▸ TASK ITEM
Output every line below exactly.

▸ TASK INPUT

+-------+

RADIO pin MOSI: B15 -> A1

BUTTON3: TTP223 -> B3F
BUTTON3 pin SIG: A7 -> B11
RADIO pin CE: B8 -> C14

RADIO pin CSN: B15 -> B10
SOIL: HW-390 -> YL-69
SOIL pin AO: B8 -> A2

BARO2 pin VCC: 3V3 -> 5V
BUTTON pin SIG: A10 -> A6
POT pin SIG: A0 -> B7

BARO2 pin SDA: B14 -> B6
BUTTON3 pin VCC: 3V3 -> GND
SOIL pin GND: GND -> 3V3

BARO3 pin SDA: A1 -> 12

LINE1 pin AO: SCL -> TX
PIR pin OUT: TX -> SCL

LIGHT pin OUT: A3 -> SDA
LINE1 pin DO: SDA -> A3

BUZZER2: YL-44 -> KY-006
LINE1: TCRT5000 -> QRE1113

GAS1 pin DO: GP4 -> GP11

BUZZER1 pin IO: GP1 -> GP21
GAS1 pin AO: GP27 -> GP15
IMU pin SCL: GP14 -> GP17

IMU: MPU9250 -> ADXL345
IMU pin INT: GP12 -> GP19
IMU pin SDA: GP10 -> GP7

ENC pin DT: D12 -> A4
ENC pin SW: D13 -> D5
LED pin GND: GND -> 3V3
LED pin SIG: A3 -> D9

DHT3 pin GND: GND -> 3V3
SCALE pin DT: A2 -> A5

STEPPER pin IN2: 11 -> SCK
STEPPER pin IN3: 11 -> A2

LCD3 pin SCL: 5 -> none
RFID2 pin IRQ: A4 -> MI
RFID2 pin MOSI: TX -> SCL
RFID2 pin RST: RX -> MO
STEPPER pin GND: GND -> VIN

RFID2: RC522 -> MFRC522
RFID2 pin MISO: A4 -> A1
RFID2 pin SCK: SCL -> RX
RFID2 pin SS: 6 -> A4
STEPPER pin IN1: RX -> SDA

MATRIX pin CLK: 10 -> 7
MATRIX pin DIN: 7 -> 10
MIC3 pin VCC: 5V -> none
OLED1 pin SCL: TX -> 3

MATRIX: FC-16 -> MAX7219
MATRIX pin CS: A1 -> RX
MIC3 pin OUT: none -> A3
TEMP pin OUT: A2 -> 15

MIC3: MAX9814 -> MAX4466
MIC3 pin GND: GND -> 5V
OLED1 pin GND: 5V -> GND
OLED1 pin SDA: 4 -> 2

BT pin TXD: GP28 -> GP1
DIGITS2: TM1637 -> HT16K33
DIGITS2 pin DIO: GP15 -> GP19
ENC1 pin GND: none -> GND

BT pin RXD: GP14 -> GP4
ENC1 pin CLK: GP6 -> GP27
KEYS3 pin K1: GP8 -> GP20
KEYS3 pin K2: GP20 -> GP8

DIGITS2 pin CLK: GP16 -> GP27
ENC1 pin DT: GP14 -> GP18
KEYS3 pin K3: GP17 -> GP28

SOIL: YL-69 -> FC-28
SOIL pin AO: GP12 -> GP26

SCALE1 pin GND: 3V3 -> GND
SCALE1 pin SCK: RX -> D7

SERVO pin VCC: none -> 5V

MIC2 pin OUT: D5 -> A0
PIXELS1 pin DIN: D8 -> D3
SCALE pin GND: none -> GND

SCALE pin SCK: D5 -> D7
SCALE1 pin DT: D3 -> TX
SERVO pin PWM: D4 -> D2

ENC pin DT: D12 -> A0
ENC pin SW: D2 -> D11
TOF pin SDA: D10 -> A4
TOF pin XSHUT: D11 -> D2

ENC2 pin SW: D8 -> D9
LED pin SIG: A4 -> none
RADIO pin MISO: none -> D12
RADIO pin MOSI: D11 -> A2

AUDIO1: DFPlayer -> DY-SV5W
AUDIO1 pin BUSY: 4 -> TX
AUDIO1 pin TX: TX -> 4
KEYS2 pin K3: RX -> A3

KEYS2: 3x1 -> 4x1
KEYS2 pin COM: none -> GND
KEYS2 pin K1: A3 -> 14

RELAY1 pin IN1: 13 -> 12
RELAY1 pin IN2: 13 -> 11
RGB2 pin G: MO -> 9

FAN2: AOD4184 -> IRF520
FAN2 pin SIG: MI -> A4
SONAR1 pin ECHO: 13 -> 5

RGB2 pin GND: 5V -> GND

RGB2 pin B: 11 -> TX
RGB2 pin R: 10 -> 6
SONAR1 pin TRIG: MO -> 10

+-------+

▸ OUTPUT
RADIO pin MOSI: B15 -> A1

BUTTON3: TTP223 -> B3F
BUTTON3 pin SIG: A7 -> B11
RADIO pin CE: B8 -> C14

RADIO pin CSN: B15 -> B10
SOIL: HW-390 -> YL-69
SOIL pin AO: B8 -> A2

BARO2 pin VCC: 3V3 -> 5V
BUTTON pin SIG: A10 -> A6
POT pin SIG: A0 -> B7

BARO2 pin SDA: B14 -> B6
BUTTON3 pin VCC: 3V3 -> GND
SOIL pin GND: GND -> 3V3

BARO3 pin SDA: A1 -> 12

LINE1 pin AO: SCL -> TX
PIR pin OUT: TX -> SCL

LIGHT pin OUT: A3 -> SDA
LINE1 pin DO: SDA -> A3

BUZZER2: YL-44 -> KY-006
LINE1: TCRT5000 -> QRE1113

GAS1 pin DO: GP4 -> GP11

BUZZER1 pin IO: GP1 -> GP21
GAS1 pin AO: GP27 -> GP15
IMU pin SCL: GP14 -> GP17

IMU: MPU9250 -> ADXL345
IMU pin INT: GP12 -> GP19
IMU pin SDA: GP10 -> GP7

ENC pin DT: D12 -> A4
ENC pin SW: D13 -> D5
LED pin GND: GND -> 3V3
LED pin SIG: A3 -> D9

DHT3 pin GND: GND -> 3V3
SCALE pin DT: A2 -> A5

STEPPER pin IN2: 11 -> SCK
STEPPER pin IN3: 11 -> A2

LCD3 pin SCL: 5 -> none
RFID2 pin IRQ: A4 -> MI
RFID2 pin MOSI: TX -> SCL
RFID2 pin RST: RX -> MO
STEPPER pin GND: GND -> VIN

RFID2: RC522 -> MFRC522
RFID2 pin MISO: A4 -> A1
RFID2 pin SCK: SCL -> RX
RFID2 pin SS: 6 -> A4
STEPPER pin IN1: RX -> SDA

MATRIX pin CLK: 10 -> 7
MATRIX pin DIN: 7 -> 10
MIC3 pin VCC: 5V -> none
OLED1 pin SCL: TX -> 3

MATRIX: FC-16 -> MAX7219
MATRIX pin CS: A1 -> RX
MIC3 pin OUT: none -> A3
TEMP pin OUT: A2 -> 15

MIC3: MAX9814 -> MAX4466
MIC3 pin GND: GND -> 5V
OLED1 pin GND: 5V -> GND
OLED1 pin SDA: 4 -> 2

BT pin TXD: GP28 -> GP1
DIGITS2: TM1637 -> HT16K33
DIGITS2 pin DIO: GP15 -> GP19
ENC1 pin GND: none -> GND

BT pin RXD: GP14 -> GP4
ENC1 pin CLK: GP6 -> GP27
KEYS3 pin K1: GP8 -> GP20
KEYS3 pin K2: GP20 -> GP8

DIGITS2 pin CLK: GP16 -> GP27
ENC1 pin DT: GP14 -> GP18
KEYS3 pin K3: GP17 -> GP28

SOIL: YL-69 -> FC-28
SOIL pin AO: GP12 -> GP26

SCALE1 pin GND: 3V3 -> GND
SCALE1 pin SCK: RX -> D7

SERVO pin VCC: none -> 5V

MIC2 pin OUT: D5 -> A0
PIXELS1 pin DIN: D8 -> D3
SCALE pin GND: none -> GND

SCALE pin SCK: D5 -> D7
SCALE1 pin DT: D3 -> TX
SERVO pin PWM: D4 -> D2

ENC pin DT: D12 -> A0
ENC pin SW: D2 -> D11
TOF pin SDA: D10 -> A4
TOF pin XSHUT: D11 -> D2

ENC2 pin SW: D8 -> D9
LED pin SIG: A4 -> none
RADIO pin MISO: none -> D12
RADIO pin MOSI: D11 -> A2

AUDIO1: DFPlayer -> DY-SV5W
AUDIO1 pin BUSY: 4 -> TX
AUDIO1 pin TX: TX -> 4
KEYS2 pin K3: RX -> A3

KEYS2: 3x1 -> 4x1
KEYS2 pin COM: none -> GND
KEYS2 pin K1: A3 -> 14

RELAY1 pin IN1: 13 -> 12
RELAY1 pin IN2: 13 -> 11
RGB2 pin G: MO -> 9

FAN2: AOD4184 -> IRF520
FAN2 pin SIG: MI -> A4
SONAR1 pin ECHO: 13 -> 5

RGB2 pin GND: 5V -> GND

RGB2 pin B: 11 -> TX
RGB2 pin R: 10 -> 6
SONAR1 pin TRIG: MO -> 10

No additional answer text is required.